[Recorded data]
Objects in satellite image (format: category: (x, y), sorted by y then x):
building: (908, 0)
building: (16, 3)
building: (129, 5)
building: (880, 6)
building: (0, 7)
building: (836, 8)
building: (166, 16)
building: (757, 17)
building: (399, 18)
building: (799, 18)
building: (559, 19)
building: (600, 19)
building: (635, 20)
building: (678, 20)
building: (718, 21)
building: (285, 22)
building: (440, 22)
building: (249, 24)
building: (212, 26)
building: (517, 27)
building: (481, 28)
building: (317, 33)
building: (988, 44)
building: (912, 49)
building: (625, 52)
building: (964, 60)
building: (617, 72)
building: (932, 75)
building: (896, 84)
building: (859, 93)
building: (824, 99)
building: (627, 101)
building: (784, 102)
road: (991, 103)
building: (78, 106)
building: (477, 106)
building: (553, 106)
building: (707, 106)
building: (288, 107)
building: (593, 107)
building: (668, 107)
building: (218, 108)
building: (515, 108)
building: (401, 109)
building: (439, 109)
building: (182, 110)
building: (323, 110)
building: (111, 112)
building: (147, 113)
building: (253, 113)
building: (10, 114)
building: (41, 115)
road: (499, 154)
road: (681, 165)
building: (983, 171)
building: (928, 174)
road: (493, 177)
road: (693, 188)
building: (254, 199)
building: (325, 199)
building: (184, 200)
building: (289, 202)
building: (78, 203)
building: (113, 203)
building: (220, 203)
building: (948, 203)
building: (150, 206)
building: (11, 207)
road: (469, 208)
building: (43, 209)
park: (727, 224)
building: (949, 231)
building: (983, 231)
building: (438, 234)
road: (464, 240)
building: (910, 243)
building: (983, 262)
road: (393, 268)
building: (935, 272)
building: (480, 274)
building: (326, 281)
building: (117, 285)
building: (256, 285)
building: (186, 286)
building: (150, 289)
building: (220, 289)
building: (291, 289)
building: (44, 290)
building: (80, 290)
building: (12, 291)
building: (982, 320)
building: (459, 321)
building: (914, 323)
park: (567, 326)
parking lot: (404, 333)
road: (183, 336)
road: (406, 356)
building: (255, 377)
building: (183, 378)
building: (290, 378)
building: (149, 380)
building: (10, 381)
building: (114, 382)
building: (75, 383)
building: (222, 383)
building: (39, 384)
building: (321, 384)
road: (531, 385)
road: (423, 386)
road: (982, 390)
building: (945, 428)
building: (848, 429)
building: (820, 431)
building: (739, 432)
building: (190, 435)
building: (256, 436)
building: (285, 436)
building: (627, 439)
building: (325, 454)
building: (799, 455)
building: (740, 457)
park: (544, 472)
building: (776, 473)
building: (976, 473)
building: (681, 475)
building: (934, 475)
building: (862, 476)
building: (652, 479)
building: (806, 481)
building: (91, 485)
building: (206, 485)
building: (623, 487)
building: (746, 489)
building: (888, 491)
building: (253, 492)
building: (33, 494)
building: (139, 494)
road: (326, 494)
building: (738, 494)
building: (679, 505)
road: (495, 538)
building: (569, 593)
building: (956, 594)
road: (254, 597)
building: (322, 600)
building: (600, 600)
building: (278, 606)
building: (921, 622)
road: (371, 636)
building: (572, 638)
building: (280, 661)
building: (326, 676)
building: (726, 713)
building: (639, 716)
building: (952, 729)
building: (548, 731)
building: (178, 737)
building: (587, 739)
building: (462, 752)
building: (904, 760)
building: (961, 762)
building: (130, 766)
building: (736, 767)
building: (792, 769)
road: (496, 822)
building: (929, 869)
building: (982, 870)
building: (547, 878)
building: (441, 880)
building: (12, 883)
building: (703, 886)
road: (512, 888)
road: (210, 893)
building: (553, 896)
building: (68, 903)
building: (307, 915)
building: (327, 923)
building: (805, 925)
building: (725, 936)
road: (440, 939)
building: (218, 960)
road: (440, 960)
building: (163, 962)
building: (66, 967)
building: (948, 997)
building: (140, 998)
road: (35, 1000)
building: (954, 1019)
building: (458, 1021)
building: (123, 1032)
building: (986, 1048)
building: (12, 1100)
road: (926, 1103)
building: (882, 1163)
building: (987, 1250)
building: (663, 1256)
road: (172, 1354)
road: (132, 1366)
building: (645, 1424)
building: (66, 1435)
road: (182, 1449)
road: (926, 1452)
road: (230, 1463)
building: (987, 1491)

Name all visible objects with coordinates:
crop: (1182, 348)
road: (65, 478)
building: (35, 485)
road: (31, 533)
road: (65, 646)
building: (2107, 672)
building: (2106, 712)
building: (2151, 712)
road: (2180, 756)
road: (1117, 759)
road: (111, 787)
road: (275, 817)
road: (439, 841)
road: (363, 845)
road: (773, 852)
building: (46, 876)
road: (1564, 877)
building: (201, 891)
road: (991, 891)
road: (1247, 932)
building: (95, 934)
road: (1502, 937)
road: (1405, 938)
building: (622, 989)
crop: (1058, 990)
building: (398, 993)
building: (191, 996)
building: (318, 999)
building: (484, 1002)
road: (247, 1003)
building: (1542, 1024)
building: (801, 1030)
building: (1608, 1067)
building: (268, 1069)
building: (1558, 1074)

*TASK STATEMENT*:
All entries given above are to be printed again exactly.

*TASK RESULT*:
Objects in satellite image (format: category: (x, y), sorted by y then x):
building: (908, 0)
building: (16, 3)
building: (129, 5)
building: (880, 6)
building: (0, 7)
building: (836, 8)
building: (166, 16)
building: (757, 17)
building: (399, 18)
building: (799, 18)
building: (559, 19)
building: (600, 19)
building: (635, 20)
building: (678, 20)
building: (718, 21)
building: (285, 22)
building: (440, 22)
building: (249, 24)
building: (212, 26)
building: (517, 27)
building: (481, 28)
building: (317, 33)
building: (988, 44)
building: (912, 49)
building: (625, 52)
building: (964, 60)
building: (617, 72)
building: (932, 75)
building: (896, 84)
building: (859, 93)
building: (824, 99)
building: (627, 101)
building: (784, 102)
road: (991, 103)
building: (78, 106)
building: (477, 106)
building: (553, 106)
building: (707, 106)
building: (288, 107)
building: (593, 107)
building: (668, 107)
building: (218, 108)
building: (515, 108)
building: (401, 109)
building: (439, 109)
building: (182, 110)
building: (323, 110)
building: (111, 112)
building: (147, 113)
building: (253, 113)
building: (10, 114)
building: (41, 115)
road: (499, 154)
road: (681, 165)
building: (983, 171)
building: (928, 174)
road: (493, 177)
road: (693, 188)
building: (254, 199)
building: (325, 199)
building: (184, 200)
building: (289, 202)
building: (78, 203)
building: (113, 203)
building: (220, 203)
building: (948, 203)
building: (150, 206)
building: (11, 207)
road: (469, 208)
building: (43, 209)
park: (727, 224)
building: (949, 231)
building: (983, 231)
building: (438, 234)
road: (464, 240)
building: (910, 243)
building: (983, 262)
road: (393, 268)
building: (935, 272)
building: (480, 274)
building: (326, 281)
building: (117, 285)
building: (256, 285)
building: (186, 286)
building: (150, 289)
building: (220, 289)
building: (291, 289)
building: (44, 290)
building: (80, 290)
building: (12, 291)
building: (982, 320)
building: (459, 321)
building: (914, 323)
park: (567, 326)
parking lot: (404, 333)
road: (183, 336)
road: (406, 356)
building: (255, 377)
building: (183, 378)
building: (290, 378)
building: (149, 380)
building: (10, 381)
building: (114, 382)
building: (75, 383)
building: (222, 383)
building: (39, 384)
building: (321, 384)
road: (531, 385)
road: (423, 386)
road: (982, 390)
building: (945, 428)
building: (848, 429)
building: (820, 431)
building: (739, 432)
building: (190, 435)
building: (256, 436)
building: (285, 436)
building: (627, 439)
building: (325, 454)
building: (799, 455)
building: (740, 457)
park: (544, 472)
building: (776, 473)
building: (976, 473)
building: (681, 475)
building: (934, 475)
building: (862, 476)
building: (652, 479)
building: (806, 481)
building: (91, 485)
building: (206, 485)
building: (623, 487)
building: (746, 489)
building: (888, 491)
building: (253, 492)
building: (33, 494)
building: (139, 494)
road: (326, 494)
building: (738, 494)
building: (679, 505)
road: (495, 538)
building: (569, 593)
building: (956, 594)
road: (254, 597)
building: (322, 600)
building: (600, 600)
building: (278, 606)
building: (921, 622)
road: (371, 636)
building: (572, 638)
building: (280, 661)
building: (326, 676)
building: (726, 713)
building: (639, 716)
building: (952, 729)
building: (548, 731)
building: (178, 737)
building: (587, 739)
building: (462, 752)
building: (904, 760)
building: (961, 762)
building: (130, 766)
building: (736, 767)
building: (792, 769)
road: (496, 822)
building: (929, 869)
building: (982, 870)
building: (547, 878)
building: (441, 880)
building: (12, 883)
building: (703, 886)
road: (512, 888)
road: (210, 893)
building: (553, 896)
building: (68, 903)
building: (307, 915)
building: (327, 923)
building: (805, 925)
building: (725, 936)
road: (440, 939)
building: (218, 960)
road: (440, 960)
building: (163, 962)
building: (66, 967)
building: (948, 997)
building: (140, 998)
road: (35, 1000)
building: (954, 1019)
building: (458, 1021)
building: (123, 1032)
building: (986, 1048)
building: (12, 1100)
road: (926, 1103)
building: (882, 1163)
building: (987, 1250)
building: (663, 1256)
road: (172, 1354)
road: (132, 1366)
building: (645, 1424)
building: (66, 1435)
road: (182, 1449)
road: (926, 1452)
road: (230, 1463)
building: (987, 1491)

Name all visible objects with coordinates:
crop: (1182, 348)
road: (65, 478)
building: (35, 485)
road: (31, 533)
road: (65, 646)
building: (2107, 672)
building: (2106, 712)
building: (2151, 712)
road: (2180, 756)
road: (1117, 759)
road: (111, 787)
road: (275, 817)
road: (439, 841)
road: (363, 845)
road: (773, 852)
building: (46, 876)
road: (1564, 877)
building: (201, 891)
road: (991, 891)
road: (1247, 932)
building: (95, 934)
road: (1502, 937)
road: (1405, 938)
building: (622, 989)
crop: (1058, 990)
building: (398, 993)
building: (191, 996)
building: (318, 999)
building: (484, 1002)
road: (247, 1003)
building: (1542, 1024)
building: (801, 1030)
building: (1608, 1067)
building: (268, 1069)
building: (1558, 1074)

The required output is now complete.